When you reach the line containing "DRIVER3 pin ENA: B13 -> A1", begin reproducing the lines exactly and continue through the end of the listing, leaving out the pictures.
BEGIN MATERIAL FOR THIS EXERCISE
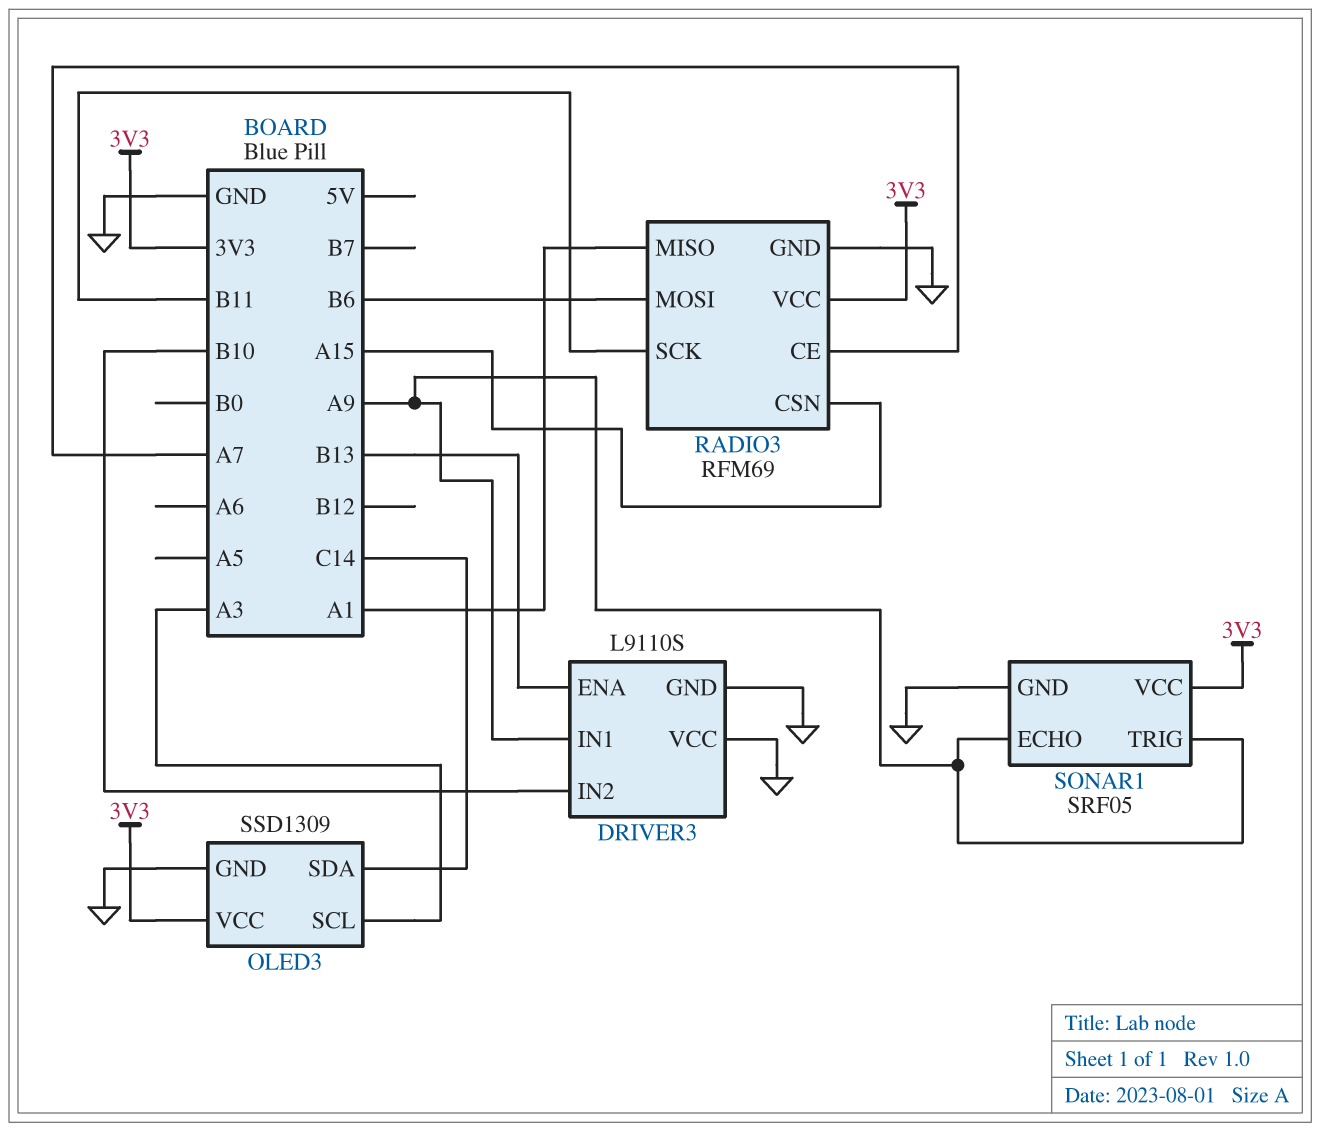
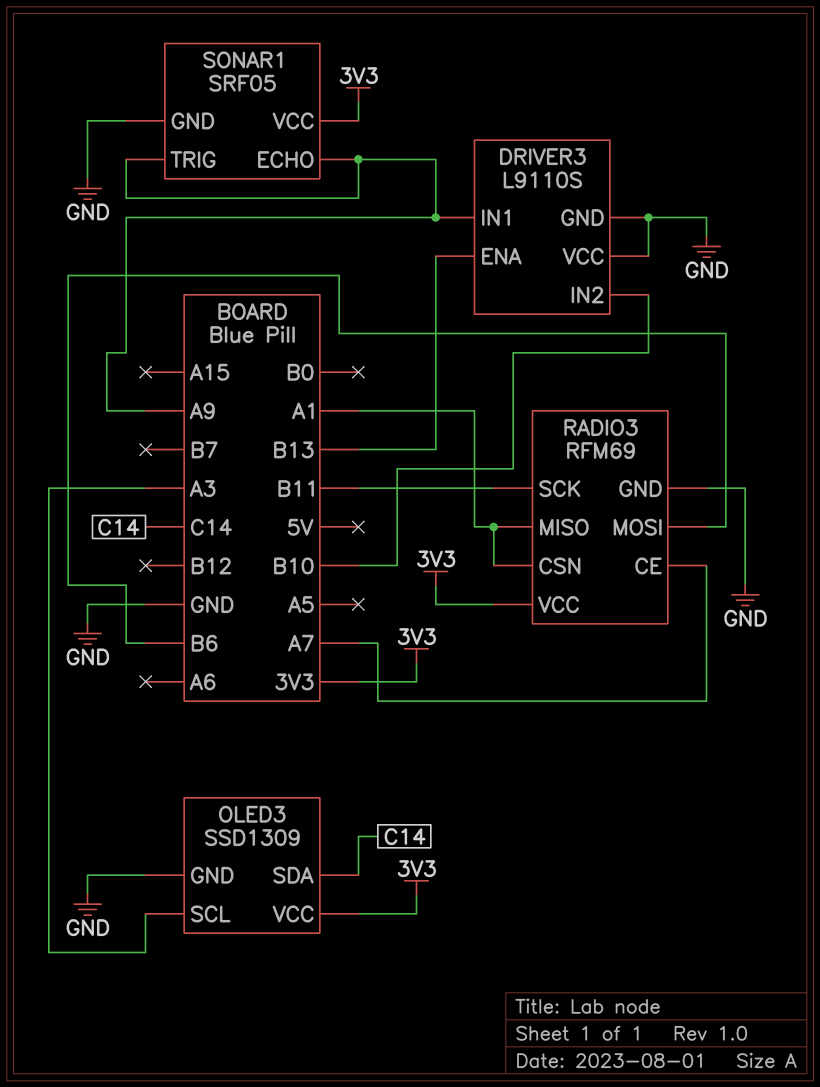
RADIO3 pin CSN: A15 -> A1

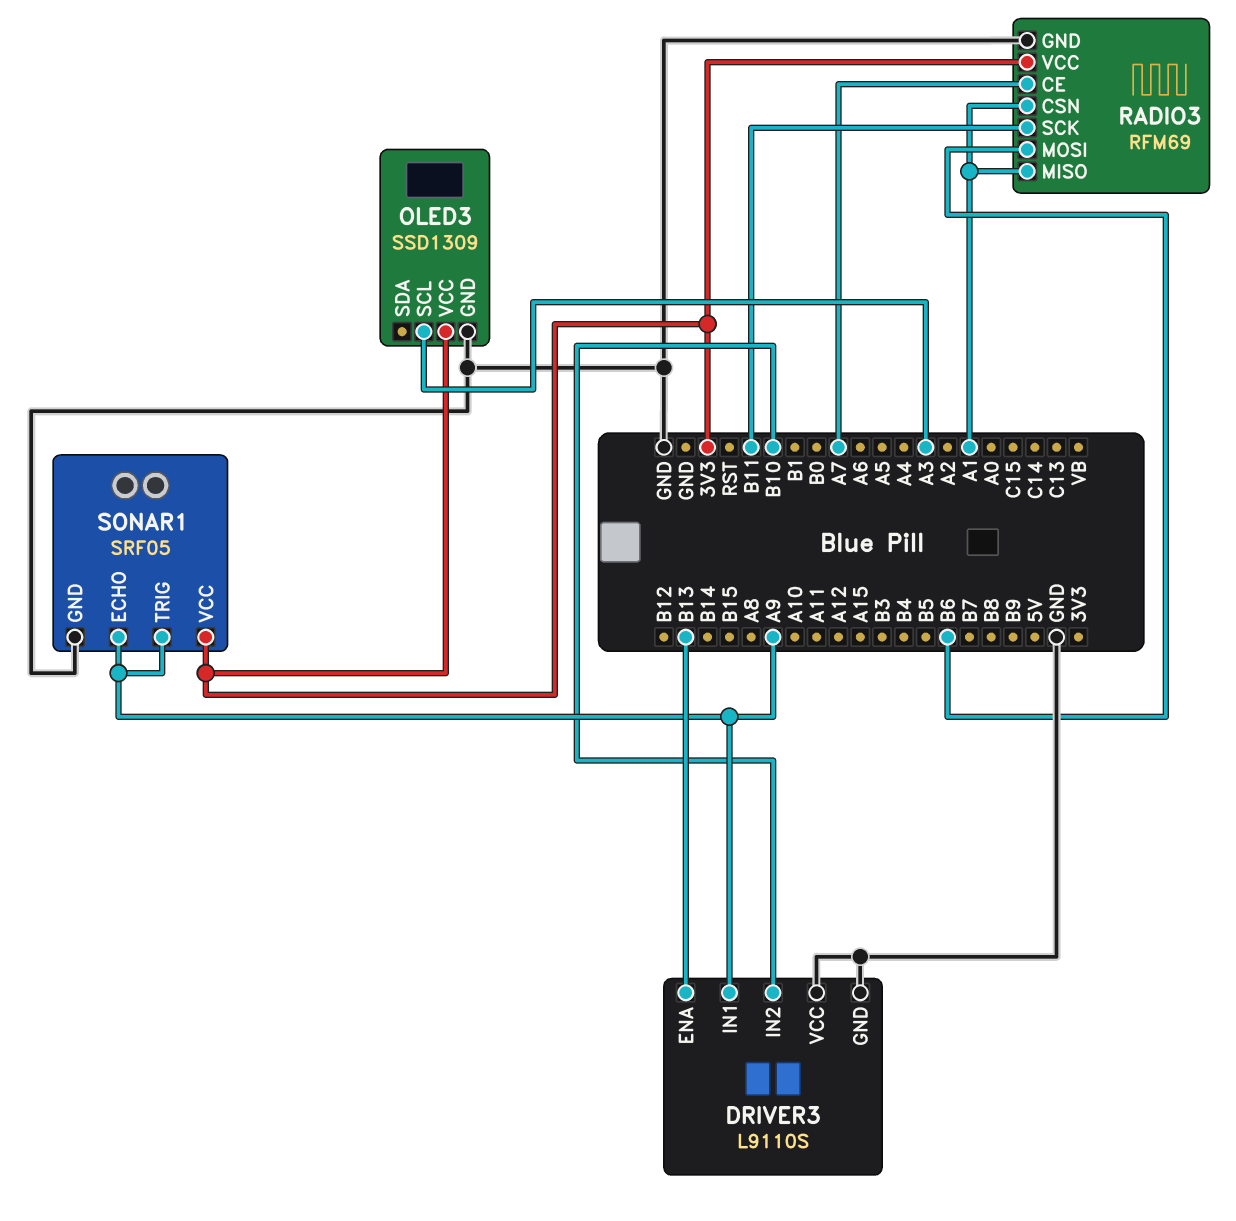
OLED3 pin SDA: C14 -> none

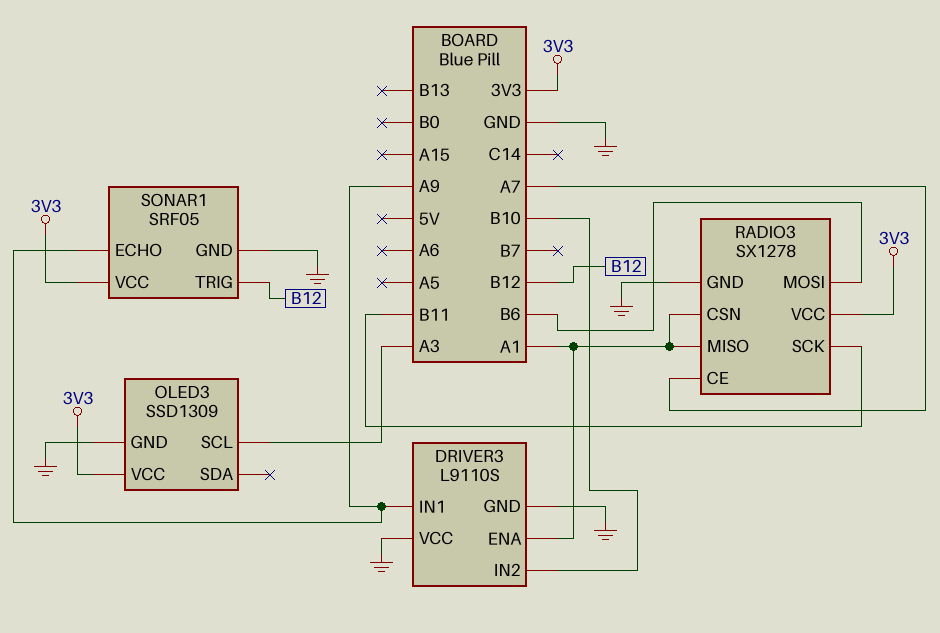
DRIVER3 pin ENA: B13 -> A1
RADIO3: RFM69 -> SX1278
SONAR1 pin TRIG: A9 -> B12

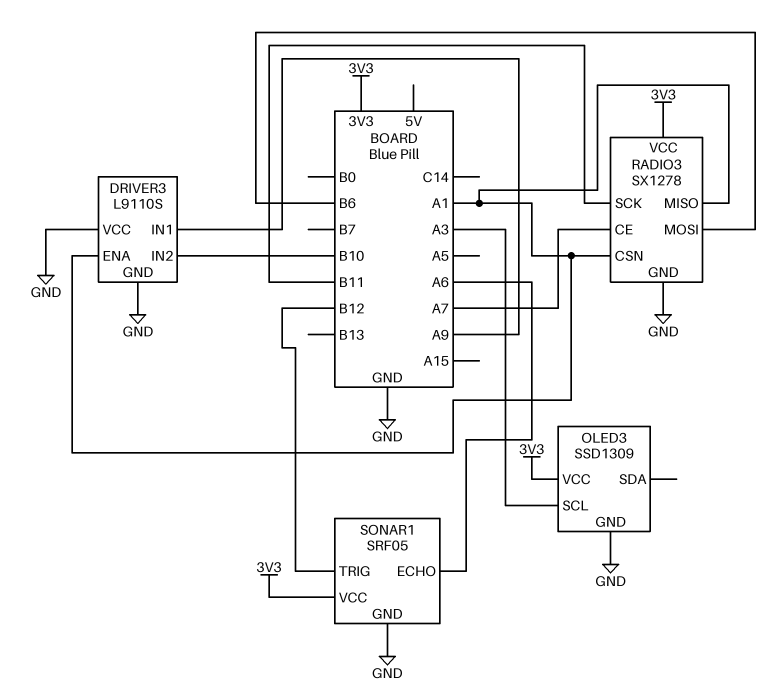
SONAR1 pin ECHO: A9 -> A6

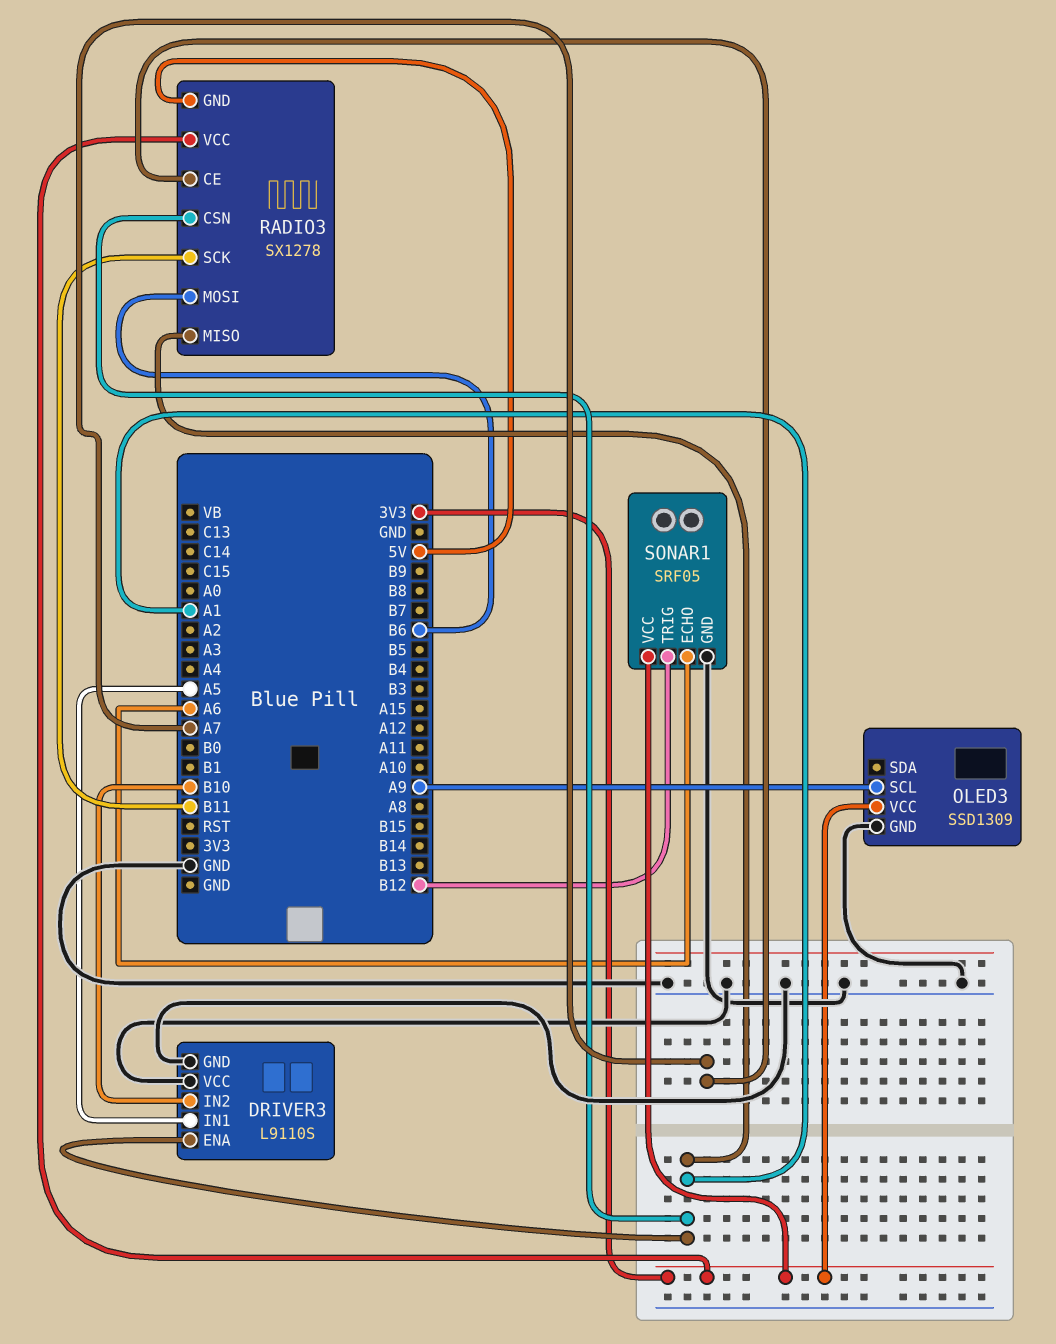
DRIVER3 pin IN1: A9 -> A5
OLED3 pin SCL: A3 -> A9
RADIO3 pin GND: GND -> 5V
END MATERIAL FOR THIS EXERCISE
**RESULT OF THIS TASK:**
DRIVER3 pin ENA: B13 -> A1
RADIO3: RFM69 -> SX1278
SONAR1 pin TRIG: A9 -> B12

SONAR1 pin ECHO: A9 -> A6

DRIVER3 pin IN1: A9 -> A5
OLED3 pin SCL: A3 -> A9
RADIO3 pin GND: GND -> 5V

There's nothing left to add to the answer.